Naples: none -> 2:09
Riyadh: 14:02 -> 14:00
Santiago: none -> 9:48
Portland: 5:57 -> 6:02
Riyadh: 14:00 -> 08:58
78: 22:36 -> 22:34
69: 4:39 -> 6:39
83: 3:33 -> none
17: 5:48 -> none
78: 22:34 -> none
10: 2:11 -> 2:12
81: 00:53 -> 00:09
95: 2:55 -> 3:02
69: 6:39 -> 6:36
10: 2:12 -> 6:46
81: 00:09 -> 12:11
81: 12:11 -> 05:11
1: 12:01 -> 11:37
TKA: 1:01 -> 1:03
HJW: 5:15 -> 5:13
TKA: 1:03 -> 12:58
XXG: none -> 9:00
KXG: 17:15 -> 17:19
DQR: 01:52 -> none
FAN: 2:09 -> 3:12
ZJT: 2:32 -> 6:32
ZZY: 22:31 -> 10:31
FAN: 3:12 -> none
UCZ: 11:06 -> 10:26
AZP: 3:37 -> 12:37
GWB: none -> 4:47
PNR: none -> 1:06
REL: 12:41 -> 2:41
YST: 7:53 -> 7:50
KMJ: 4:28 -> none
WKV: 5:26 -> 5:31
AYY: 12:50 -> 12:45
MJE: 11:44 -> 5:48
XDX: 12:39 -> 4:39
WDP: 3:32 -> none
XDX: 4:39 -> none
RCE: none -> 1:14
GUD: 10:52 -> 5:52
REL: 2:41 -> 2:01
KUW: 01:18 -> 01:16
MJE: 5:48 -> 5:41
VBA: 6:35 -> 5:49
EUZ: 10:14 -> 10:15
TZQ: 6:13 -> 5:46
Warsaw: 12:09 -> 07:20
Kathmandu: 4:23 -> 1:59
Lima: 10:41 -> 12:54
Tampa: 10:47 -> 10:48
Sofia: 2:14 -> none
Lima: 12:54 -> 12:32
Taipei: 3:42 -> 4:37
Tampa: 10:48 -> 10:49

+ + + + +

*Aim of the exercise*. Copy out every line of the data above, keeping each one unchanged.

*Solution to this problem*.
Naples: none -> 2:09
Riyadh: 14:02 -> 14:00
Santiago: none -> 9:48
Portland: 5:57 -> 6:02
Riyadh: 14:00 -> 08:58
78: 22:36 -> 22:34
69: 4:39 -> 6:39
83: 3:33 -> none
17: 5:48 -> none
78: 22:34 -> none
10: 2:11 -> 2:12
81: 00:53 -> 00:09
95: 2:55 -> 3:02
69: 6:39 -> 6:36
10: 2:12 -> 6:46
81: 00:09 -> 12:11
81: 12:11 -> 05:11
1: 12:01 -> 11:37
TKA: 1:01 -> 1:03
HJW: 5:15 -> 5:13
TKA: 1:03 -> 12:58
XXG: none -> 9:00
KXG: 17:15 -> 17:19
DQR: 01:52 -> none
FAN: 2:09 -> 3:12
ZJT: 2:32 -> 6:32
ZZY: 22:31 -> 10:31
FAN: 3:12 -> none
UCZ: 11:06 -> 10:26
AZP: 3:37 -> 12:37
GWB: none -> 4:47
PNR: none -> 1:06
REL: 12:41 -> 2:41
YST: 7:53 -> 7:50
KMJ: 4:28 -> none
WKV: 5:26 -> 5:31
AYY: 12:50 -> 12:45
MJE: 11:44 -> 5:48
XDX: 12:39 -> 4:39
WDP: 3:32 -> none
XDX: 4:39 -> none
RCE: none -> 1:14
GUD: 10:52 -> 5:52
REL: 2:41 -> 2:01
KUW: 01:18 -> 01:16
MJE: 5:48 -> 5:41
VBA: 6:35 -> 5:49
EUZ: 10:14 -> 10:15
TZQ: 6:13 -> 5:46
Warsaw: 12:09 -> 07:20
Kathmandu: 4:23 -> 1:59
Lima: 10:41 -> 12:54
Tampa: 10:47 -> 10:48
Sofia: 2:14 -> none
Lima: 12:54 -> 12:32
Taipei: 3:42 -> 4:37
Tampa: 10:48 -> 10:49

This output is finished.